Exercise material:
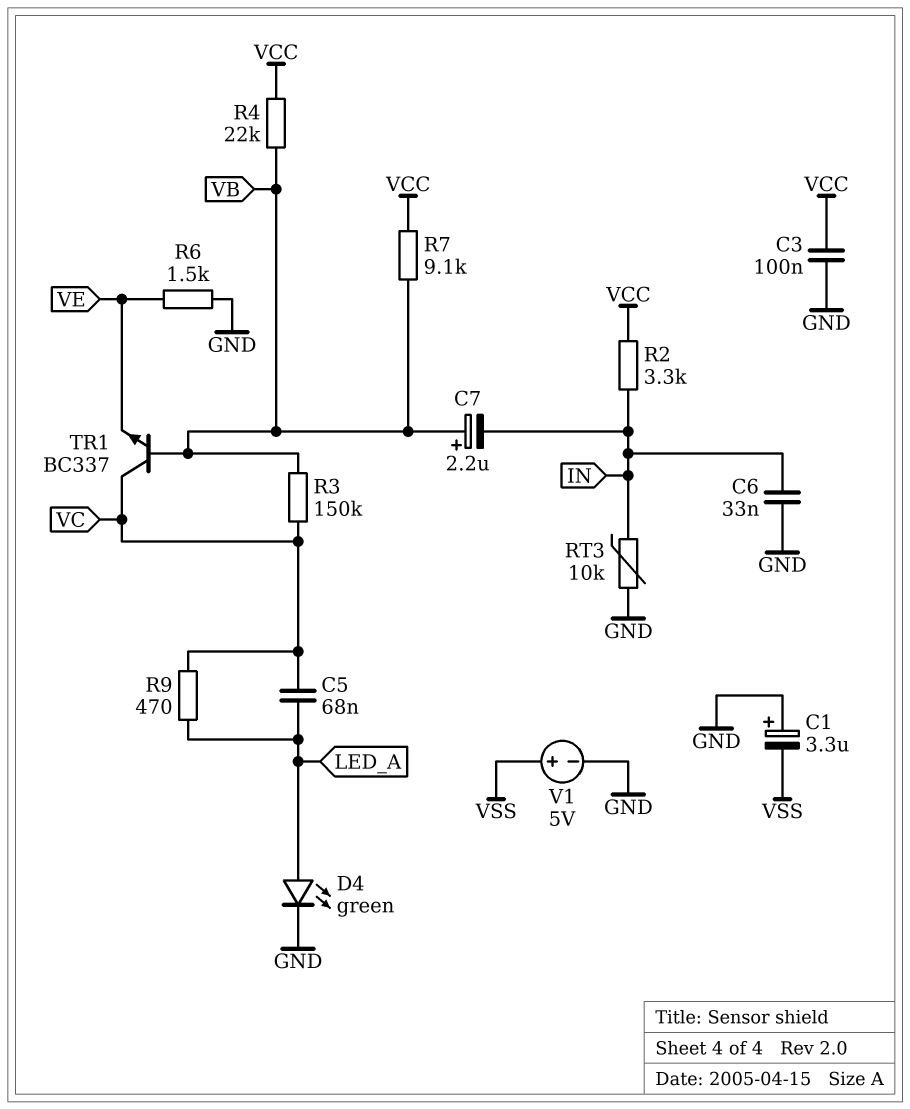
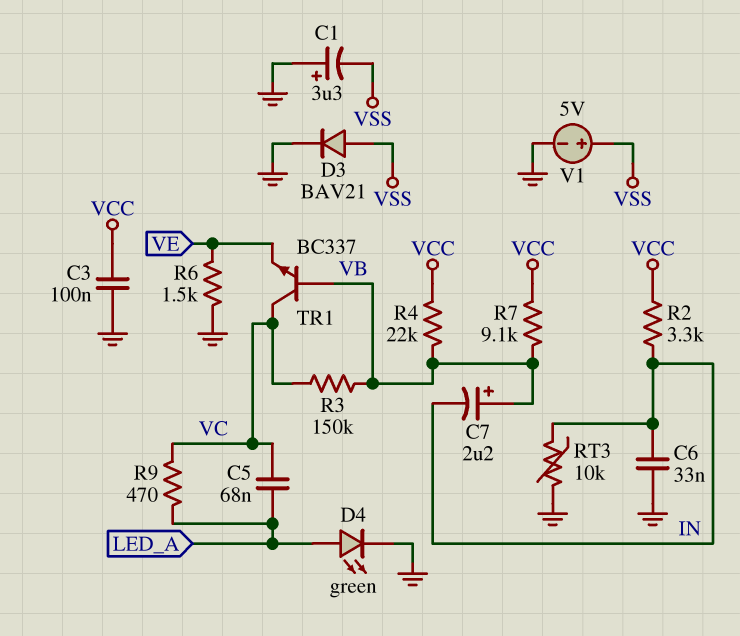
D3: none -> diode BAV21 (A VSS, K GND)

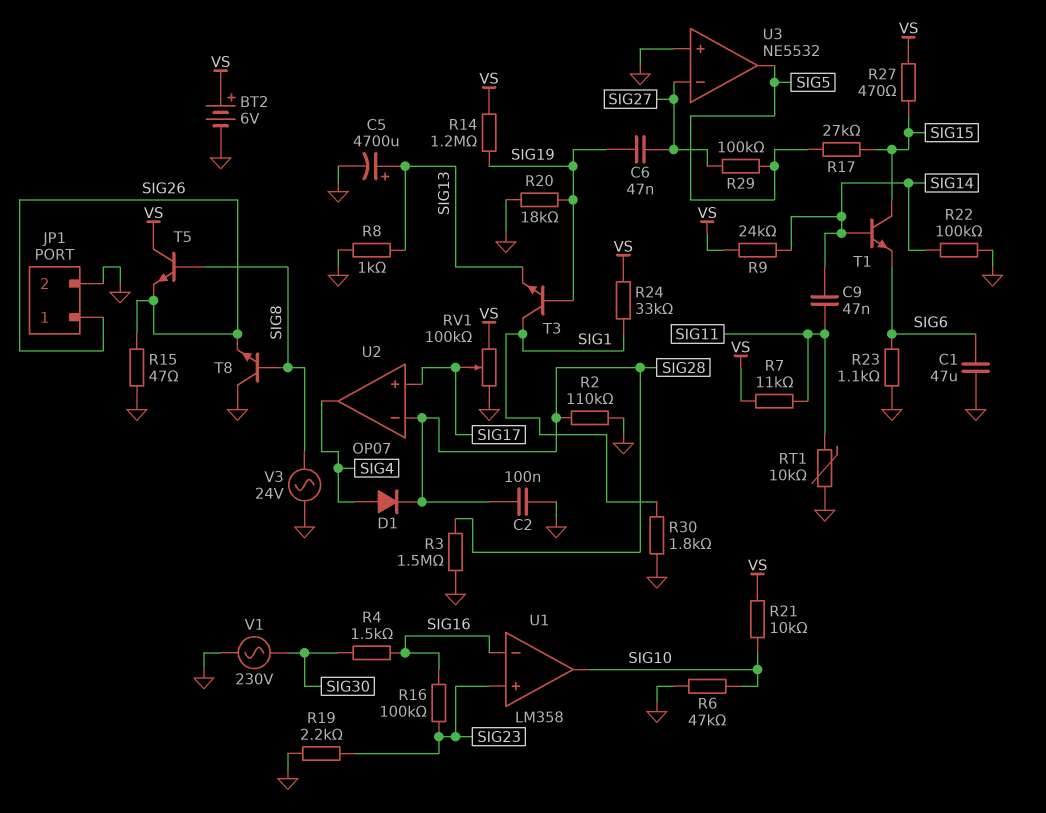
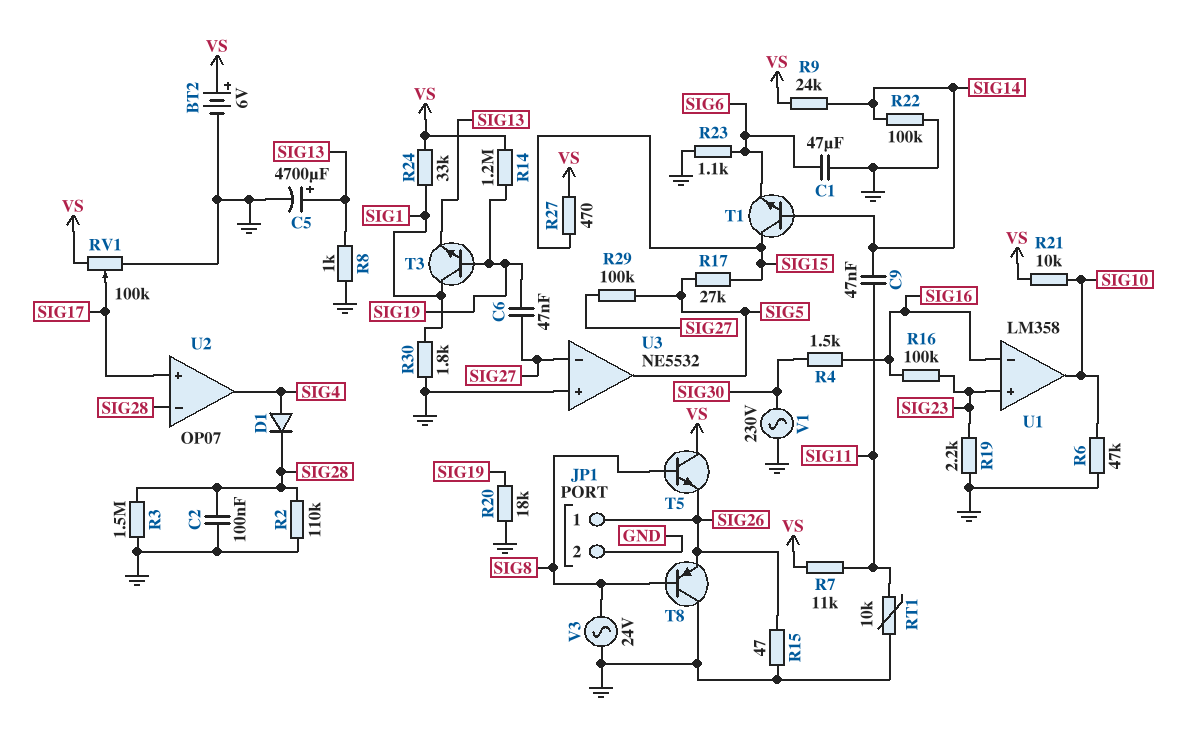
T8: NPN (B SIG8, C GND, E SIG26) -> PNP (B SIG8, C GND, E SIG26)

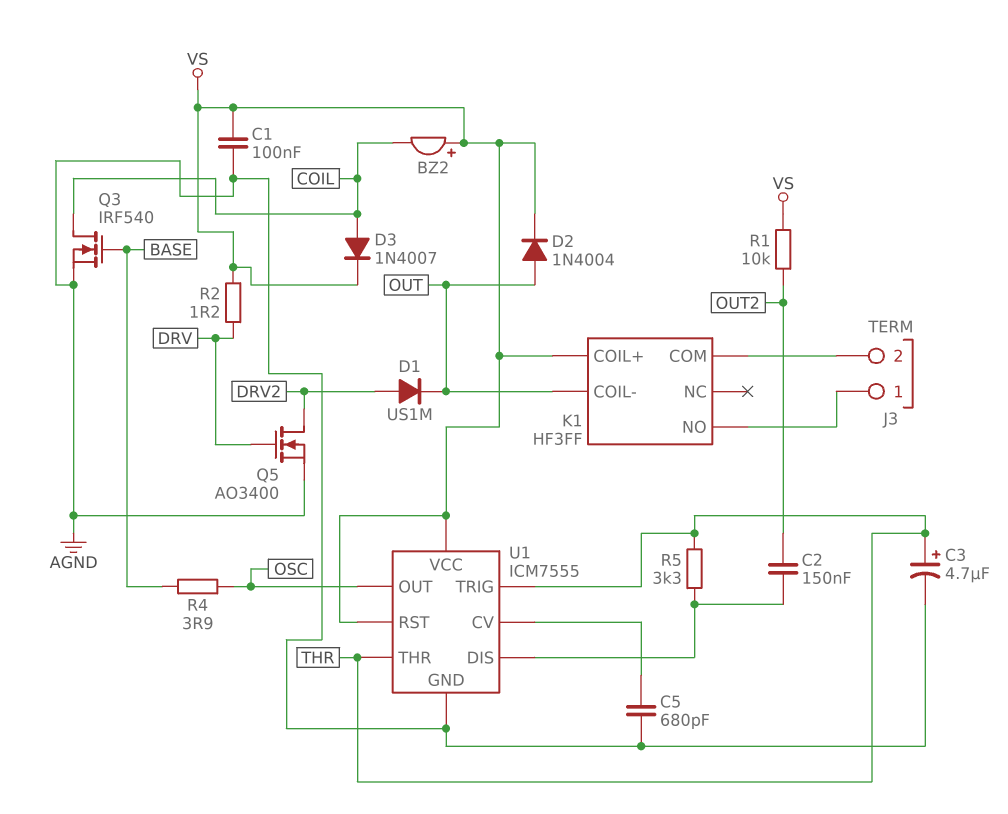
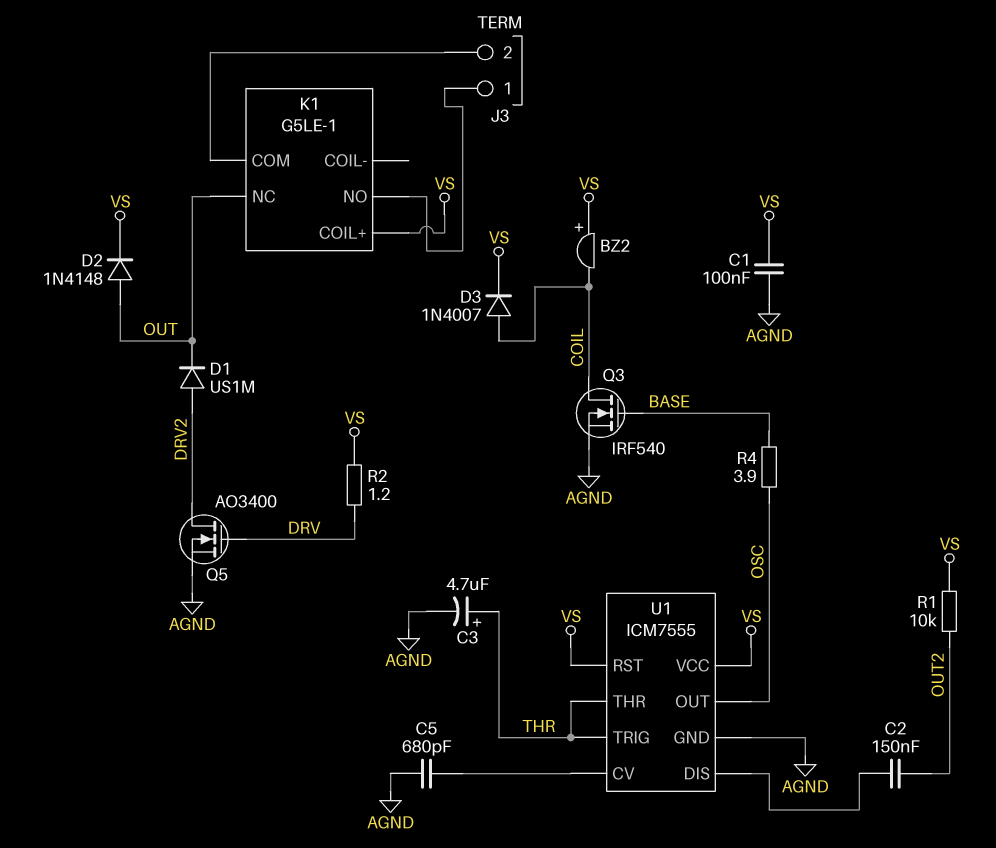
D2: diode 1N4004 (A OUT, K VS) -> diode 1N4148 (A OUT, K VS)
K1: HF3FF -> G5LE-1
K1 pin COIL-: OUT -> none
K1 pin NC: none -> OUT
R5: 3.3k (THR, U1/DIS) -> none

Your assignment: With the pictures removed, return the listing above in its exact original wording.

Solution to this task:
D3: none -> diode BAV21 (A VSS, K GND)

T8: NPN (B SIG8, C GND, E SIG26) -> PNP (B SIG8, C GND, E SIG26)

D2: diode 1N4004 (A OUT, K VS) -> diode 1N4148 (A OUT, K VS)
K1: HF3FF -> G5LE-1
K1 pin COIL-: OUT -> none
K1 pin NC: none -> OUT
R5: 3.3k (THR, U1/DIS) -> none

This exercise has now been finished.